[Stored items]
-----

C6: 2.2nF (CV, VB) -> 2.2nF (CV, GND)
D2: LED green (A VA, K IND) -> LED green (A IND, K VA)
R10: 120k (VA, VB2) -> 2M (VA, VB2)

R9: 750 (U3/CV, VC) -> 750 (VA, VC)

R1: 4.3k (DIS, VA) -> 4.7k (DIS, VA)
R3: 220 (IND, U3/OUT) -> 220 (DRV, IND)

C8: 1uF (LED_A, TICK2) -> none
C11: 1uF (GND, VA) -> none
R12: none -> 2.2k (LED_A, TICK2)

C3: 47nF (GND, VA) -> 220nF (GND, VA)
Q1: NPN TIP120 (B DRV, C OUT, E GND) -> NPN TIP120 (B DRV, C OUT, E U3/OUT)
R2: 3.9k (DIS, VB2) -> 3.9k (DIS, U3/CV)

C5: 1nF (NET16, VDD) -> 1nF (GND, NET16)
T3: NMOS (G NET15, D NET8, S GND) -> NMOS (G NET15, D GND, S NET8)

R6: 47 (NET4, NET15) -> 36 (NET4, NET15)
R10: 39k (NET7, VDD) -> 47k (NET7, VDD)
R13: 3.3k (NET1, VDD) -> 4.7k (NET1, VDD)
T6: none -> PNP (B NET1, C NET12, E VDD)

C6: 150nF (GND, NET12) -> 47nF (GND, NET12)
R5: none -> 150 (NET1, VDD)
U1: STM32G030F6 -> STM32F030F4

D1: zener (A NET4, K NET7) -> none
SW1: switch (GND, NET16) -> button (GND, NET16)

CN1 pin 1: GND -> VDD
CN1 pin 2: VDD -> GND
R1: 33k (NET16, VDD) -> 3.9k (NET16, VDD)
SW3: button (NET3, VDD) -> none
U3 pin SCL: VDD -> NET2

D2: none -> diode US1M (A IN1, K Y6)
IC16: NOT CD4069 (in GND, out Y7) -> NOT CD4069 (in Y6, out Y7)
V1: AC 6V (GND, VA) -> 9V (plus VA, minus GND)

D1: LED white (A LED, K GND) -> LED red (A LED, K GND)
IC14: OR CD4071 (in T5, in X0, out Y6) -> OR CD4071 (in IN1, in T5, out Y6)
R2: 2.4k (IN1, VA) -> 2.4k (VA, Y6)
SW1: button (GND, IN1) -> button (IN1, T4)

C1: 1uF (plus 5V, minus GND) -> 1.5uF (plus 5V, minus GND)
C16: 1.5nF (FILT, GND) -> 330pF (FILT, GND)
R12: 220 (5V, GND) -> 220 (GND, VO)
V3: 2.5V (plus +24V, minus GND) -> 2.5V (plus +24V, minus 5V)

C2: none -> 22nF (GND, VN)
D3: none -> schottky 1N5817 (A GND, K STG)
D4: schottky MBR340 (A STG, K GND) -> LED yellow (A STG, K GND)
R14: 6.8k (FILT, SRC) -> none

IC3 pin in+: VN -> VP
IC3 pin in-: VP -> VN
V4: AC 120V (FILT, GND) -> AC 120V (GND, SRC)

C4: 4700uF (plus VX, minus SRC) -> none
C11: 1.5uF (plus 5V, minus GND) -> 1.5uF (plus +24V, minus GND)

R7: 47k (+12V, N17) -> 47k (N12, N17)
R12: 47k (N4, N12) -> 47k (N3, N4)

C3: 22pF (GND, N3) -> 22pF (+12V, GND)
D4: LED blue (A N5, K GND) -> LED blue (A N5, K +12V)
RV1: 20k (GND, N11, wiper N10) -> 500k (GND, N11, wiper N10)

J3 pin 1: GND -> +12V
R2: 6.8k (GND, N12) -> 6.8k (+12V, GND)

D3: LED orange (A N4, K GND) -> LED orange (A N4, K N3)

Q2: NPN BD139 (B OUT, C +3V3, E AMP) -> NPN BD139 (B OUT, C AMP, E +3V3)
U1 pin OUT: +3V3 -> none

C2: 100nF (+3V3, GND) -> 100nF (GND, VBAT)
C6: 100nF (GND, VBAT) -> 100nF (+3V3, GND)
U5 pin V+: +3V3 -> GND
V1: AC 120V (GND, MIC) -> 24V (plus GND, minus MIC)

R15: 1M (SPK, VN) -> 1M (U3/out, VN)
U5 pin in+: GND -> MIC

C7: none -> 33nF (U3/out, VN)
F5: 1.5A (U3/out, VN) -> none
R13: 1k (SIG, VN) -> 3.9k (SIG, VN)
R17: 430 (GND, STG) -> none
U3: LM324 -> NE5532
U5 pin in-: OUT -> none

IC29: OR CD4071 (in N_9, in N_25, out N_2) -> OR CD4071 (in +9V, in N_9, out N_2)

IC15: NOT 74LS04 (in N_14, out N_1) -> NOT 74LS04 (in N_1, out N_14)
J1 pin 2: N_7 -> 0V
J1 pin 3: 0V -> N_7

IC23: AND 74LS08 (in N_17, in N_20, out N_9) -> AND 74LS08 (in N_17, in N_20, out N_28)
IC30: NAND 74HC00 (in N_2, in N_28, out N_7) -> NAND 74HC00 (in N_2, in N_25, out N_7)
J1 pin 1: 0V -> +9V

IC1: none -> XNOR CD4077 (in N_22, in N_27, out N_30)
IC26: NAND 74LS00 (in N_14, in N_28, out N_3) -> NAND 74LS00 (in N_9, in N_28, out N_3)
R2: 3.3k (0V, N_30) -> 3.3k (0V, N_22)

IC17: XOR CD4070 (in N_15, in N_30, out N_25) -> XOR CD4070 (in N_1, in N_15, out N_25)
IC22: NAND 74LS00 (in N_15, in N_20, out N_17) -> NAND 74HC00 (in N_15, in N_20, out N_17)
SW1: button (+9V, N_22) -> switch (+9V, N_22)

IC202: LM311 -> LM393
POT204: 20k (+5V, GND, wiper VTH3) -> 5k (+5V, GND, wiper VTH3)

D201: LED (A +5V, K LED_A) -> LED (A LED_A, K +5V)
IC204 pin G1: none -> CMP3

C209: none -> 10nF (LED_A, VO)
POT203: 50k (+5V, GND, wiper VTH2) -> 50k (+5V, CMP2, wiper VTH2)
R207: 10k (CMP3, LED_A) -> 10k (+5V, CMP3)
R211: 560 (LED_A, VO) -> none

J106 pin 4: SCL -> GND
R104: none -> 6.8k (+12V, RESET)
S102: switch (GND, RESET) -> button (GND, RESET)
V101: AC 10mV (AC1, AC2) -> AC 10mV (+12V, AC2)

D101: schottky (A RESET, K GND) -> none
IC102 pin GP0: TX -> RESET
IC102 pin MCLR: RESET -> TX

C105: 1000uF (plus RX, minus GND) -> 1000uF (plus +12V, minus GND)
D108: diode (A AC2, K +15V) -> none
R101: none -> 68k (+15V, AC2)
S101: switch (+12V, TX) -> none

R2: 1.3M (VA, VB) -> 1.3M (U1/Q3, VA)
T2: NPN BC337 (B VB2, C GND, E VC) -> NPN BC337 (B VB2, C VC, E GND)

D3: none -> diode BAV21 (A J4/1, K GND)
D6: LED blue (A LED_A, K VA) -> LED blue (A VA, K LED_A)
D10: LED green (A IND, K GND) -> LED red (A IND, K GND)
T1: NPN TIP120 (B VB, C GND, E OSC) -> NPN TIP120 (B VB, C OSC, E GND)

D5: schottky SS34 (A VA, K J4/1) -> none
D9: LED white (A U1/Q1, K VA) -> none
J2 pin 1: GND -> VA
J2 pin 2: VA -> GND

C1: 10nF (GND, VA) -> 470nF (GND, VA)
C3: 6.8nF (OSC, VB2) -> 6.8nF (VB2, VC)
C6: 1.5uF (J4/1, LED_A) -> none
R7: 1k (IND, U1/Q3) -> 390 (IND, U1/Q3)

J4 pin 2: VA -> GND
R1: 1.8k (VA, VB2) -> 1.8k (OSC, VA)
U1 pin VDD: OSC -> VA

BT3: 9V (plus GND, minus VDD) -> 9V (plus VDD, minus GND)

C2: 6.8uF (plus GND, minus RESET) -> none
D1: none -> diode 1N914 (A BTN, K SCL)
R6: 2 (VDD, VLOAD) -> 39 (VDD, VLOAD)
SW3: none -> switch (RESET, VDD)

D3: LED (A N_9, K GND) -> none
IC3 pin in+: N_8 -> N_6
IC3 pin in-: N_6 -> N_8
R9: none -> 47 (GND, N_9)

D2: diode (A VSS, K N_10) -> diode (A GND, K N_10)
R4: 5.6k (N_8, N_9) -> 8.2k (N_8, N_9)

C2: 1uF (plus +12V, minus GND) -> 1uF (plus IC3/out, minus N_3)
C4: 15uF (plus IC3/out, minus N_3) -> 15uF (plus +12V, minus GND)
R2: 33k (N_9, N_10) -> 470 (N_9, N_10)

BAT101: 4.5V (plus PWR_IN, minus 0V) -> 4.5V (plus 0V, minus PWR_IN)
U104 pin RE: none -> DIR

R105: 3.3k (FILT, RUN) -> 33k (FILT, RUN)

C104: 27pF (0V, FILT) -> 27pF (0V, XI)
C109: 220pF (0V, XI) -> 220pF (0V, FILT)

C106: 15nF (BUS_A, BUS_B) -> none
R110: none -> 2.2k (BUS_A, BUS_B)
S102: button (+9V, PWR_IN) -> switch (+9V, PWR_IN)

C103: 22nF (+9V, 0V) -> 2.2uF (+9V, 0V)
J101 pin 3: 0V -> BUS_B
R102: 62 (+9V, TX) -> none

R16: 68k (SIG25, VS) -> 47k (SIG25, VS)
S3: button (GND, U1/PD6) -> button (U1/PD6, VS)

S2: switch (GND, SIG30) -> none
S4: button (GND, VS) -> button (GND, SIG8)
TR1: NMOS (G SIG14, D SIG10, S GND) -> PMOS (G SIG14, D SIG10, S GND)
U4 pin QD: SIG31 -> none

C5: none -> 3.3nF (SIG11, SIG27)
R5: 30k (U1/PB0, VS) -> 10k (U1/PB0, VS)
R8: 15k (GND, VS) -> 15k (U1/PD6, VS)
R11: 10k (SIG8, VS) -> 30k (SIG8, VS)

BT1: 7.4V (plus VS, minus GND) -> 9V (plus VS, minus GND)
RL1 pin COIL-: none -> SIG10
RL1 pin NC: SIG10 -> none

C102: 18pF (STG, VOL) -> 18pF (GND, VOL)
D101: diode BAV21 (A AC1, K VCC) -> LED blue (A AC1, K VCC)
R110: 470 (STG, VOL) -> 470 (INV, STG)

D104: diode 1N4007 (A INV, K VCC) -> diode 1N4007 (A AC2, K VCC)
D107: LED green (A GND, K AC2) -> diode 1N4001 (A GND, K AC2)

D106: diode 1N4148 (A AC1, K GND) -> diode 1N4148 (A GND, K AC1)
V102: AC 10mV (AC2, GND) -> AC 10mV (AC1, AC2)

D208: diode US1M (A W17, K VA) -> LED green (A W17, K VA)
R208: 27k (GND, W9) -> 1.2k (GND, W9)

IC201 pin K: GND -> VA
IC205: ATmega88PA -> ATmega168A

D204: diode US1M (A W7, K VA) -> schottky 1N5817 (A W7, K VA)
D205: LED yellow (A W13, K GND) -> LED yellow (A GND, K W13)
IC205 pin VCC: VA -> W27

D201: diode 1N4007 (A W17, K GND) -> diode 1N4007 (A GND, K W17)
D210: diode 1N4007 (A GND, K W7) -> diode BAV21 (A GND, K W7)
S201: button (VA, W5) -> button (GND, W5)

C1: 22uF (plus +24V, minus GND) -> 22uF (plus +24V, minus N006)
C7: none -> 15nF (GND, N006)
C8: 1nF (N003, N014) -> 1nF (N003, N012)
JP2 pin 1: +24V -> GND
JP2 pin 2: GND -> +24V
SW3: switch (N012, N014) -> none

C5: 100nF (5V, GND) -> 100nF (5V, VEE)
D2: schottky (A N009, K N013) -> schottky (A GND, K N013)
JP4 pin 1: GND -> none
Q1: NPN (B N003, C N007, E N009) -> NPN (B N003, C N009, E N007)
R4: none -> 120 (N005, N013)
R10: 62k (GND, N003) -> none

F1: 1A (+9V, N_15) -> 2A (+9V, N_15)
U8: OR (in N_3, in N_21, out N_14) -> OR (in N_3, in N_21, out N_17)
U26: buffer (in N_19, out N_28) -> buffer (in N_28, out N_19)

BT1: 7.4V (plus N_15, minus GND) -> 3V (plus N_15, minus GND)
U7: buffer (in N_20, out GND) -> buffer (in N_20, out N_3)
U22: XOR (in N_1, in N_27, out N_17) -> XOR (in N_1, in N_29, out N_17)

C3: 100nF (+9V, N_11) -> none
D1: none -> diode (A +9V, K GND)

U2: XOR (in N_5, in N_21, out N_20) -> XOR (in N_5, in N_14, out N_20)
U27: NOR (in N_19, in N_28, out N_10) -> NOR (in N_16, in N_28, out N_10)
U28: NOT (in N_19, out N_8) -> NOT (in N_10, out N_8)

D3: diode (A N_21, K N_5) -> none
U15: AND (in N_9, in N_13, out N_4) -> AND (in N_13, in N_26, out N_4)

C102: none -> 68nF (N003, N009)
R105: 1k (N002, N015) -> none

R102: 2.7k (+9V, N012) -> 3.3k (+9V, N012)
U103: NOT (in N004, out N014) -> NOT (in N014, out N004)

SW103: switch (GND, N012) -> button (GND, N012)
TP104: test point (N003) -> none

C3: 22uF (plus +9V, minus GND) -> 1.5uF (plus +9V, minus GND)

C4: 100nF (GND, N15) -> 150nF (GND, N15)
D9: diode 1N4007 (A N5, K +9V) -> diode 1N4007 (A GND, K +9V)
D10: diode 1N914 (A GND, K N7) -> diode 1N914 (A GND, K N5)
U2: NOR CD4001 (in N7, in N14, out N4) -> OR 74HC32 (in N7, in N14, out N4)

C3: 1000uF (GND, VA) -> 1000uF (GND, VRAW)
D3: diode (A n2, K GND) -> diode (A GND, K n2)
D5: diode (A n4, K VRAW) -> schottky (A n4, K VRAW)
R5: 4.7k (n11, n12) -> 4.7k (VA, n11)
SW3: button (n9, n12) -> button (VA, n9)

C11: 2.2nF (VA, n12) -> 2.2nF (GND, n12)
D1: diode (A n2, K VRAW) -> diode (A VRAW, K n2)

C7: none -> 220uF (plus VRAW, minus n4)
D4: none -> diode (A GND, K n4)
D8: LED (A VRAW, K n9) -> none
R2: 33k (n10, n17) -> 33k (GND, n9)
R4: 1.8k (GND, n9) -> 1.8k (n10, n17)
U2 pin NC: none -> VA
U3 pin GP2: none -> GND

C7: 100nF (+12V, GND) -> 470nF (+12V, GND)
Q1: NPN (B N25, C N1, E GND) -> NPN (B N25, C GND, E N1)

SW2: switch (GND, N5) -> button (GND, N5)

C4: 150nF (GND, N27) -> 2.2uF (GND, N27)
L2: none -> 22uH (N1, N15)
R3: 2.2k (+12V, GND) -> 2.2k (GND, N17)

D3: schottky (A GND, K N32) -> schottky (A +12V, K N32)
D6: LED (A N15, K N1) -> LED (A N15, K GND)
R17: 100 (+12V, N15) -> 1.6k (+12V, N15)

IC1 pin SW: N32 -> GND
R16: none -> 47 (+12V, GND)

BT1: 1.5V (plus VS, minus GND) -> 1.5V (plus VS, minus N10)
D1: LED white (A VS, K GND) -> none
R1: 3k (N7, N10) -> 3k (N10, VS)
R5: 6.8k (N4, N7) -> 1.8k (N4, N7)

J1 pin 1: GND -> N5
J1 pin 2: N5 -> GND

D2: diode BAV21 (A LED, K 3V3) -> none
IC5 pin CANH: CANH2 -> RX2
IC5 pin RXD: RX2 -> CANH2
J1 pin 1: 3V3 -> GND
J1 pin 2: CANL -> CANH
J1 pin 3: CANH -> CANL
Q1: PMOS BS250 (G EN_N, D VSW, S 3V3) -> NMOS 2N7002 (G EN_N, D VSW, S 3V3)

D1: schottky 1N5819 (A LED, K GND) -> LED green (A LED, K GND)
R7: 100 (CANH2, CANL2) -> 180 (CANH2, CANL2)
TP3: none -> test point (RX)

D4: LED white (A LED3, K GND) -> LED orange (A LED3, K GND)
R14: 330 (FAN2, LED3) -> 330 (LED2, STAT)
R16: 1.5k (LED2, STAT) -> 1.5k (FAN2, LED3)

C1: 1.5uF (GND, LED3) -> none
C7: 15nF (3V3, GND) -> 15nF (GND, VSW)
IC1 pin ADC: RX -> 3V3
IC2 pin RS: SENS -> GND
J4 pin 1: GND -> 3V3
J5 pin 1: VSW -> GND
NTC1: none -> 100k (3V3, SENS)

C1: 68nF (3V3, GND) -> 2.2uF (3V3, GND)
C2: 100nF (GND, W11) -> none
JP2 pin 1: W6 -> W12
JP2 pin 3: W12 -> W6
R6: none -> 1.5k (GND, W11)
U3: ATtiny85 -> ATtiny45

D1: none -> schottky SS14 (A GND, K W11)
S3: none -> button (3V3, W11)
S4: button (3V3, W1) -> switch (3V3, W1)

-----

EXERCISE OBJECTIVE |
Write out only the lines that run from the line containing "R3: 2.2k (+12V, GND) -> 2.2k (GND, N17)" through the line containing "D1: LED white (A VS, K GND) -> none", both included, exactly as they appear above.

YOUR SOLUTION |
R3: 2.2k (+12V, GND) -> 2.2k (GND, N17)

D3: schottky (A GND, K N32) -> schottky (A +12V, K N32)
D6: LED (A N15, K N1) -> LED (A N15, K GND)
R17: 100 (+12V, N15) -> 1.6k (+12V, N15)

IC1 pin SW: N32 -> GND
R16: none -> 47 (+12V, GND)

BT1: 1.5V (plus VS, minus GND) -> 1.5V (plus VS, minus N10)
D1: LED white (A VS, K GND) -> none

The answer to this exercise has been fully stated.